__What you have to do__.
Gather every line from the rows below that contains the word "metallic".
* START *
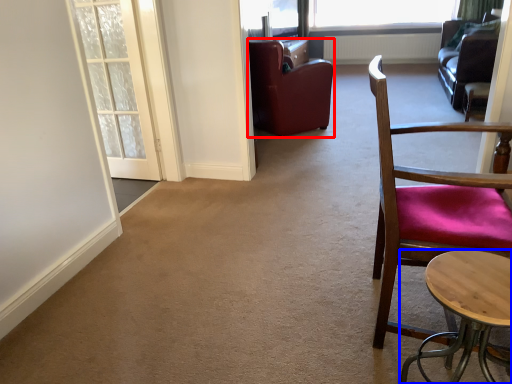
Question: Among these objects, which one is nearest to the camera, chair (highlighted by a red box) or table (highlighted by a blue box)?

Choices:
 (A) chair
 (B) table

Answer: (B)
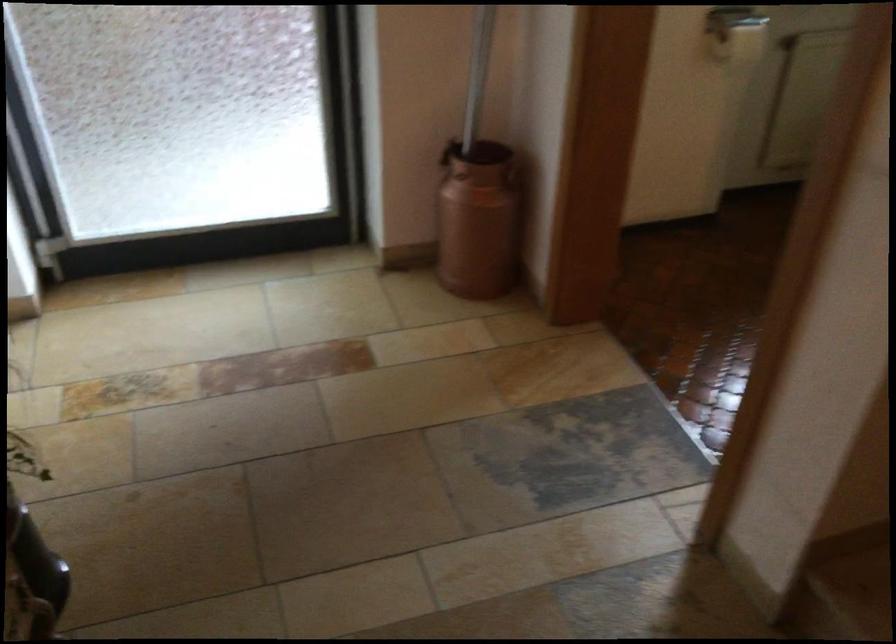
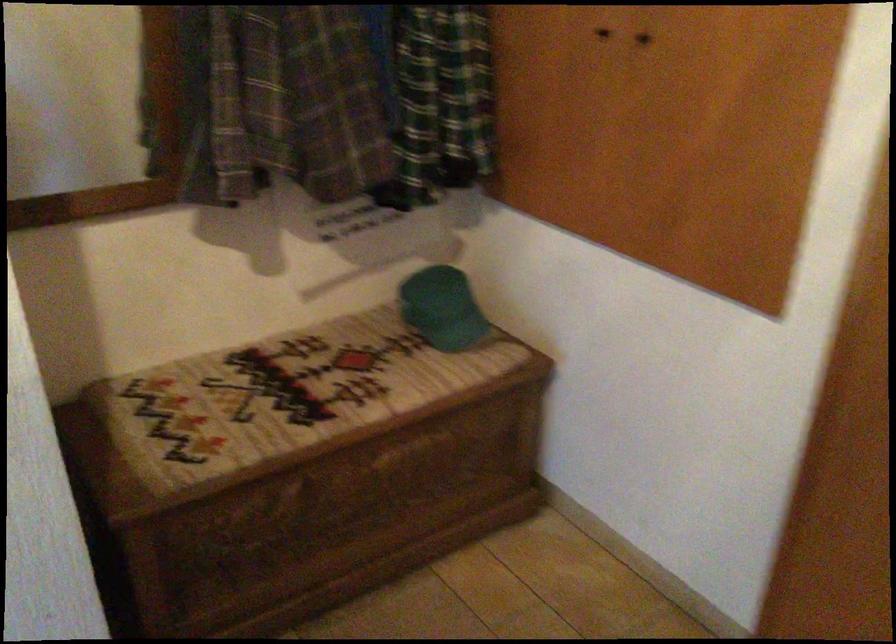
How did the camera likely rotate?

The rotation direction of the camera is right-down.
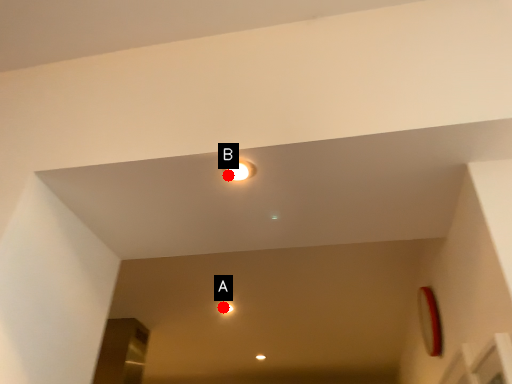
Question: Two points are circled on the image, labeled by A and B beside each circle. Which point is closer to the camera?

Choices:
 (A) A is closer
 (B) B is closer

Answer: (B)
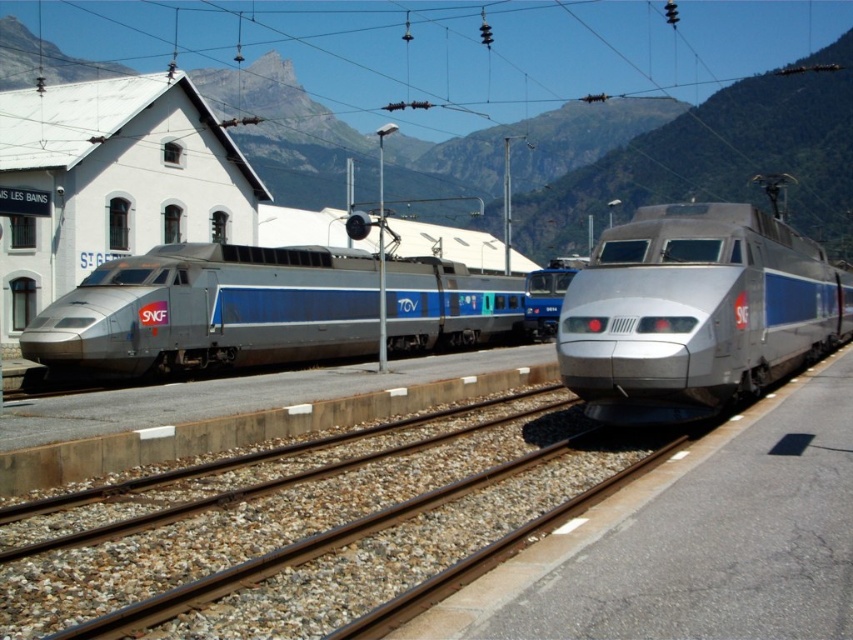
Question: Which point is closer to the camera?

Choices:
 (A) (764, 243)
 (B) (30, 339)

Answer: (A)

Question: In this image, where is metallic silver train at center located relative to silver metallic bullet train at center?

Choices:
 (A) right
 (B) left

Answer: (B)

Question: Is metallic silver train at center to the left of silver metallic bullet train at center from the viewer's perspective?

Choices:
 (A) yes
 (B) no

Answer: (A)

Question: Does metallic silver train at center appear over silver metallic bullet train at center?

Choices:
 (A) no
 (B) yes

Answer: (B)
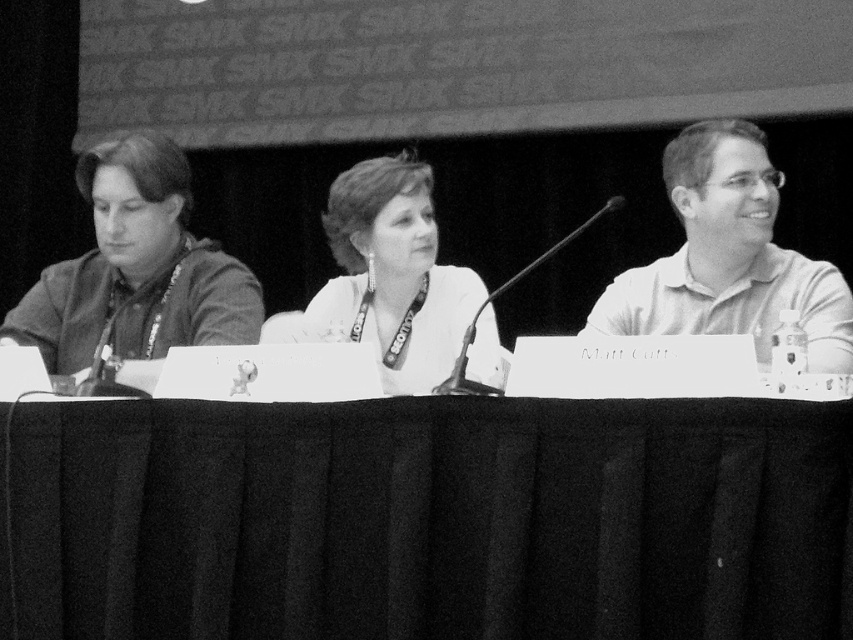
* END *
__The result__.
Question: In this image, where is metallic silver train at center located relative to silver metallic bullet train at center?
Question: Is metallic silver train at center to the left of silver metallic bullet train at center from the viewer's perspective?
Question: Does metallic silver train at center appear over silver metallic bullet train at center?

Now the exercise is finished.